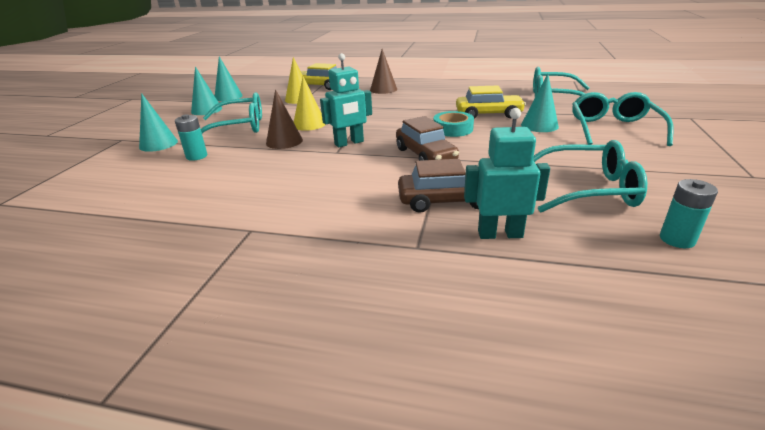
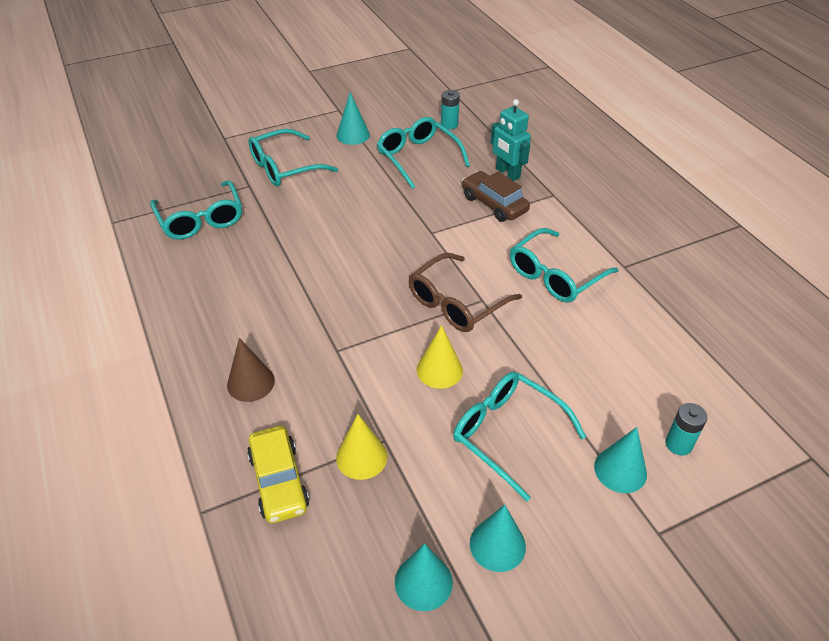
camera: 130 degrees left, 15 degrees up
(196, 156) = (598, 398): turquoise battery -> turquoise battery (678, 444)
(284, 141) = (499, 355): brown cone -> none
(306, 188) = (555, 276): none -> turquoise glasses
(349, 143) = (456, 303): turquoise robot -> brown glasses
(425, 155) = (435, 243): brown car -> none
(453, 129) = (359, 252): turquoise tape -> none
(488, 114) = (296, 245): yellow car -> none
(539, 125) = (306, 205): turquoise cone -> turquoise cone (353, 135)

▶ [PROBLEM TO WORK ON] In transcribing the records, omit the pictures and keep everything else exactly as it appears.

▶ [TASK ANSWER]
camera: 130 degrees left, 15 degrees up
(196, 156) = (598, 398): turquoise battery -> turquoise battery (678, 444)
(284, 141) = (499, 355): brown cone -> none
(306, 188) = (555, 276): none -> turquoise glasses
(349, 143) = (456, 303): turquoise robot -> brown glasses
(425, 155) = (435, 243): brown car -> none
(453, 129) = (359, 252): turquoise tape -> none
(488, 114) = (296, 245): yellow car -> none
(539, 125) = (306, 205): turquoise cone -> turquoise cone (353, 135)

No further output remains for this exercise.